%%
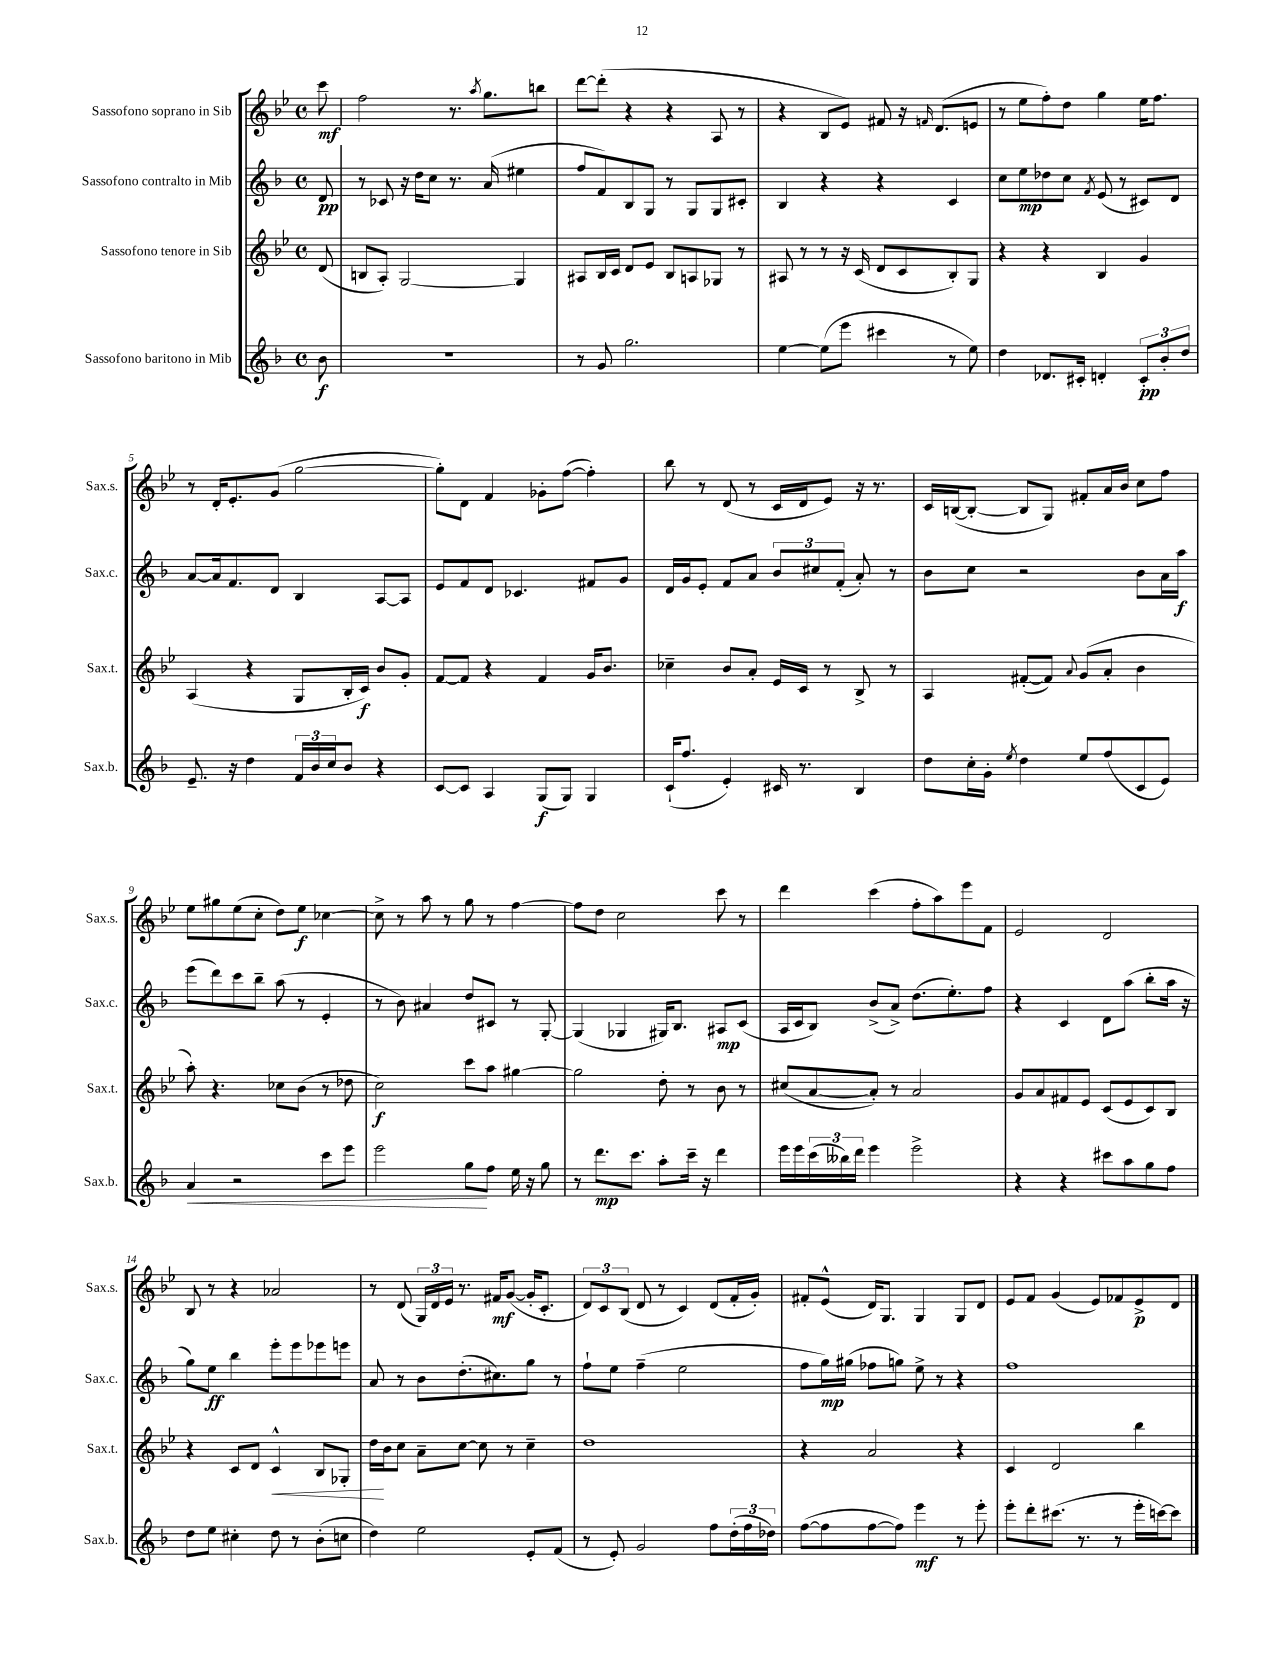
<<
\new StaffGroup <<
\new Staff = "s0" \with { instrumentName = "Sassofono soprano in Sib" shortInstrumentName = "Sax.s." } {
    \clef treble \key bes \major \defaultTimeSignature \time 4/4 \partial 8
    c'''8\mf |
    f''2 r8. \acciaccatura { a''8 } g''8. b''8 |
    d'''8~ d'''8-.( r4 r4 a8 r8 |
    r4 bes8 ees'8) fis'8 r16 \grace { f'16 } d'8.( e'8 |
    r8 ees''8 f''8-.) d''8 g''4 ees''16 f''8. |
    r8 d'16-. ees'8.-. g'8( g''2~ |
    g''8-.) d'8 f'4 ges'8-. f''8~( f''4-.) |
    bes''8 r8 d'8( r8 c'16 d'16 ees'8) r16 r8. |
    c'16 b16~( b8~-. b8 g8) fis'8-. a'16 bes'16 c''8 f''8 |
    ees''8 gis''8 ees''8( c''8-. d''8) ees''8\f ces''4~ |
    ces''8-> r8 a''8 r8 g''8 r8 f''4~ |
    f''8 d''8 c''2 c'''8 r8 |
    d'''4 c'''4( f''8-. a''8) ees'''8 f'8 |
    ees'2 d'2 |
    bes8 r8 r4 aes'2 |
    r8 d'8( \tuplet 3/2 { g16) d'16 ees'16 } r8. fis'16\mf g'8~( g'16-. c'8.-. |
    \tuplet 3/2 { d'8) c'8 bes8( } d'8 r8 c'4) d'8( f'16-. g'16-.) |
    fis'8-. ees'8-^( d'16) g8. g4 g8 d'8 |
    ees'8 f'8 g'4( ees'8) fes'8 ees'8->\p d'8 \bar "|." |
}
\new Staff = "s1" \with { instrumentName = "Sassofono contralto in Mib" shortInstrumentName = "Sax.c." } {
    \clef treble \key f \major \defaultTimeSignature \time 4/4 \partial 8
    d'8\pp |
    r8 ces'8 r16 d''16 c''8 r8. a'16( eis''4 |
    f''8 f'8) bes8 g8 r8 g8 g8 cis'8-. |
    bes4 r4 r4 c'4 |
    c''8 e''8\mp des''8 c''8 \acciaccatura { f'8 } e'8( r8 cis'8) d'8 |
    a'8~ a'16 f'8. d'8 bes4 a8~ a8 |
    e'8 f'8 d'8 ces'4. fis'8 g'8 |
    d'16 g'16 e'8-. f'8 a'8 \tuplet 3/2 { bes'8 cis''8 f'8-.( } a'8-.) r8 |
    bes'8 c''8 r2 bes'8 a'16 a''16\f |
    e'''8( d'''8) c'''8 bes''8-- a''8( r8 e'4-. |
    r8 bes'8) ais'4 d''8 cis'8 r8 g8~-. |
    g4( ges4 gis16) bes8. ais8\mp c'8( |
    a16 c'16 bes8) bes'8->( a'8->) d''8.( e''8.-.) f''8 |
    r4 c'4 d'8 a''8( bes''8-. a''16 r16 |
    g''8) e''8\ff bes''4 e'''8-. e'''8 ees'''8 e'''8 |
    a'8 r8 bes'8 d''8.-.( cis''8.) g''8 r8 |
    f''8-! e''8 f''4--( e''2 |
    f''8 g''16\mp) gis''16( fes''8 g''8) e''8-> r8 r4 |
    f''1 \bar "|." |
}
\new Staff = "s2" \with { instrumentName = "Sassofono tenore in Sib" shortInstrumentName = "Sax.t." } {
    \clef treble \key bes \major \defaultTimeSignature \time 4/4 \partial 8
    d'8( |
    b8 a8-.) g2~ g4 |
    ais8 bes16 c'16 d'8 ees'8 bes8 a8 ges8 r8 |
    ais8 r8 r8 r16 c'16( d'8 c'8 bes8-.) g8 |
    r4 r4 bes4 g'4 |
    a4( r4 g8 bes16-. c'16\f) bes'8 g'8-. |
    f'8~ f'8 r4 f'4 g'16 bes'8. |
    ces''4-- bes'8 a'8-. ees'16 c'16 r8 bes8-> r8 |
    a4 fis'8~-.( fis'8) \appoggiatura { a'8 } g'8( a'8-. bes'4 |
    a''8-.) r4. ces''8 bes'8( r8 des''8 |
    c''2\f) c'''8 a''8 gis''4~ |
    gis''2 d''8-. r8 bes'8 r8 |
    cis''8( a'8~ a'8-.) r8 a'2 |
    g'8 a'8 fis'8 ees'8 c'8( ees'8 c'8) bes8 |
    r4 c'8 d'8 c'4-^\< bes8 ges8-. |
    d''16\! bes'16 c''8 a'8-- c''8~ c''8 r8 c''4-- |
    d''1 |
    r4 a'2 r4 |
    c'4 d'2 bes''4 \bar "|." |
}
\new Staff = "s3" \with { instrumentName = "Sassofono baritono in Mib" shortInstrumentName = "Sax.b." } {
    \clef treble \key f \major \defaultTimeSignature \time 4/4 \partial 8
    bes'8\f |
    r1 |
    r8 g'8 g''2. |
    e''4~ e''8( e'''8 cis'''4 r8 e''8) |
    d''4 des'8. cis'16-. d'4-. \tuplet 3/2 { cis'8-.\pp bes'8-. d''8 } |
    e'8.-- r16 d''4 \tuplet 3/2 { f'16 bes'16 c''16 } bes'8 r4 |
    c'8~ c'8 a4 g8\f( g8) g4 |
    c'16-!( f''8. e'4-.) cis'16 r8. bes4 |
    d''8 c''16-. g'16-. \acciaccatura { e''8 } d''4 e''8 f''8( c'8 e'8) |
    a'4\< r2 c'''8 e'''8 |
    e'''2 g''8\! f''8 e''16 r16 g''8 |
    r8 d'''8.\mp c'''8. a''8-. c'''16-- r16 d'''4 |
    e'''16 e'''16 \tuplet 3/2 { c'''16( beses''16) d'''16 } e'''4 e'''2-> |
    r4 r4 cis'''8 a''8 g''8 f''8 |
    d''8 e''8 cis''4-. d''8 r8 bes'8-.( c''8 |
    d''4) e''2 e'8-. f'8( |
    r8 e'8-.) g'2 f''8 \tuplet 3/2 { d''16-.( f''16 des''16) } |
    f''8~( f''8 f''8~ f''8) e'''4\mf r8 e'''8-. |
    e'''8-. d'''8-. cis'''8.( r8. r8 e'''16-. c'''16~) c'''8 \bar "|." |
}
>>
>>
%%
Render every line of the notation in the entries above as a JSON list of strings, one string per line, skipping blank lines. Omit the pictures from your answer.

[
  "<<",
  "\\new StaffGroup <<",
  "\\new Staff = \"s0\" \\with { instrumentName = \"Sassofono soprano in Sib\" shortInstrumentName = \"Sax.s.\" } {",
  "    \\clef treble \\key bes \\major \\defaultTimeSignature \\time 4/4 \\partial 8",
  "    c'''8\\mf |",
  "    f''2 r8. \\acciaccatura { a''8 } g''8. b''8 |",
  "    d'''8~ d'''8-.( r4 r4 a8 r8 |",
  "    r4 bes8 ees'8) fis'8 r16 \\grace { f'16 } d'8.( e'8 |",
  "    r8 ees''8 f''8-.) d''8 g''4 ees''16 f''8. |",
  "    r8 d'16-. ees'8.-. g'8( g''2~ |",
  "    g''8-.) d'8 f'4 ges'8-. f''8~( f''4-.) |",
  "    bes''8 r8 d'8( r8 c'16 d'16 ees'8) r16 r8. |",
  "    c'16 b16~( b8~-. b8 g8) fis'8-. a'16 bes'16 c''8 f''8 |",
  "    ees''8 gis''8 ees''8( c''8-. d''8) ees''8\\f ces''4~ |",
  "    ces''8-> r8 a''8 r8 g''8 r8 f''4~ |",
  "    f''8 d''8 c''2 c'''8 r8 |",
  "    d'''4 c'''4( f''8-. a''8) ees'''8 f'8 |",
  "    ees'2 d'2 |",
  "    bes8 r8 r4 aes'2 |",
  "    r8 d'8( \\tuplet 3/2 { g16) d'16 ees'16 } r8. fis'16\\mf g'8~( g'16-. c'8.-. |",
  "    \\tuplet 3/2 { d'8) c'8 bes8( } d'8 r8 c'4) d'8( f'16-. g'16-.) |",
  "    fis'8-. ees'8-^( d'16) g8. g4 g8 d'8 |",
  "    ees'8 f'8 g'4( ees'8) fes'8 ees'8->\\p d'8 \\bar \"|.\" |",
  "}",
  "\\new Staff = \"s1\" \\with { instrumentName = \"Sassofono contralto in Mib\" shortInstrumentName = \"Sax.c.\" } {",
  "    \\clef treble \\key f \\major \\defaultTimeSignature \\time 4/4 \\partial 8",
  "    d'8\\pp |",
  "    r8 ces'8 r16 d''16 c''8 r8. a'16( eis''4 |",
  "    f''8 f'8) bes8 g8 r8 g8 g8 cis'8-. |",
  "    bes4 r4 r4 c'4 |",
  "    c''8 e''8\\mp des''8 c''8 \\acciaccatura { f'8 } e'8( r8 cis'8) d'8 |",
  "    a'8~ a'16 f'8. d'8 bes4 a8~ a8 |",
  "    e'8 f'8 d'8 ces'4. fis'8 g'8 |",
  "    d'16 g'16 e'8-. f'8 a'8 \\tuplet 3/2 { bes'8 cis''8 f'8-.( } a'8-.) r8 |",
  "    bes'8 c''8 r2 bes'8 a'16 a''16\\f |",
  "    e'''8( d'''8) c'''8 bes''8-- a''8( r8 e'4-. |",
  "    r8 bes'8) ais'4 d''8 cis'8 r8 g8~-. |",
  "    g4( ges4 gis16) bes8. ais8\\mp c'8( |",
  "    a16 c'16 bes8) bes'8->( a'8->) d''8.( e''8.-.) f''8 |",
  "    r4 c'4 d'8 a''8( bes''8-. a''16 r16 |",
  "    g''8) e''8\\ff bes''4 e'''8-. e'''8 ees'''8 e'''8 |",
  "    a'8 r8 bes'8 d''8.-.( cis''8.) g''8 r8 |",
  "    f''8-! e''8 f''4--( e''2 |",
  "    f''8 g''16\\mp) gis''16( fes''8 g''8) e''8-> r8 r4 |",
  "    f''1 \\bar \"|.\" |",
  "}",
  "\\new Staff = \"s2\" \\with { instrumentName = \"Sassofono tenore in Sib\" shortInstrumentName = \"Sax.t.\" } {",
  "    \\clef treble \\key bes \\major \\defaultTimeSignature \\time 4/4 \\partial 8",
  "    d'8( |",
  "    b8 a8-.) g2~ g4 |",
  "    ais8 bes16 c'16 d'8 ees'8 bes8 a8 ges8 r8 |",
  "    ais8 r8 r8 r16 c'16( d'8 c'8 bes8-.) g8 |",
  "    r4 r4 bes4 g'4 |",
  "    a4( r4 g8 bes16-. c'16\\f) bes'8 g'8-. |",
  "    f'8~ f'8 r4 f'4 g'16 bes'8. |",
  "    ces''4-- bes'8 a'8-. ees'16 c'16 r8 bes8-> r8 |",
  "    a4 fis'8~-.( fis'8) \\appoggiatura { a'8 } g'8( a'8-. bes'4 |",
  "    a''8-.) r4. ces''8 bes'8( r8 des''8 |",
  "    c''2\\f) c'''8 a''8 gis''4~ |",
  "    gis''2 d''8-. r8 bes'8 r8 |",
  "    cis''8( a'8~ a'8-.) r8 a'2 |",
  "    g'8 a'8 fis'8 ees'8 c'8( ees'8 c'8) bes8 |",
  "    r4 c'8 d'8 c'4-^\\< bes8 ges8-. |",
  "    d''16\\! bes'16 c''8 a'8-- c''8~ c''8 r8 c''4-- |",
  "    d''1 |",
  "    r4 a'2 r4 |",
  "    c'4 d'2 bes''4 \\bar \"|.\" |",
  "}",
  "\\new Staff = \"s3\" \\with { instrumentName = \"Sassofono baritono in Mib\" shortInstrumentName = \"Sax.b.\" } {",
  "    \\clef treble \\key f \\major \\defaultTimeSignature \\time 4/4 \\partial 8",
  "    bes'8\\f |",
  "    r1 |",
  "    r8 g'8 g''2. |",
  "    e''4~ e''8( e'''8 cis'''4 r8 e''8) |",
  "    d''4 des'8. cis'16-. d'4-. \\tuplet 3/2 { cis'8-.\\pp bes'8-. d''8 } |",
  "    e'8.-- r16 d''4 \\tuplet 3/2 { f'16 bes'16 c''16 } bes'8 r4 |",
  "    c'8~ c'8 a4 g8\\f( g8) g4 |",
  "    c'16-!( f''8. e'4-.) cis'16 r8. bes4 |",
  "    d''8 c''16-. g'16-. \\acciaccatura { e''8 } d''4 e''8 f''8( c'8 e'8) |",
  "    a'4\\< r2 c'''8 e'''8 |",
  "    e'''2 g''8\\! f''8 e''16 r16 g''8 |",
  "    r8 d'''8.\\mp c'''8. a''8-. c'''16-- r16 d'''4 |",
  "    e'''16 e'''16 \\tuplet 3/2 { c'''16( beses''16) d'''16 } e'''4 e'''2-> |",
  "    r4 r4 cis'''8 a''8 g''8 f''8 |",
  "    d''8 e''8 cis''4-. d''8 r8 bes'8-.( c''8 |",
  "    d''4) e''2 e'8-. f'8( |",
  "    r8 e'8-.) g'2 f''8 \\tuplet 3/2 { d''16-.( f''16 des''16) } |",
  "    f''8~( f''8 f''8~ f''8) e'''4\\mf r8 e'''8-. |",
  "    e'''8-. d'''8-. cis'''8.( r8. r8 e'''16-. c'''16~) c'''8 \\bar \"|.\" |",
  "}",
  ">>",
  ">>"
]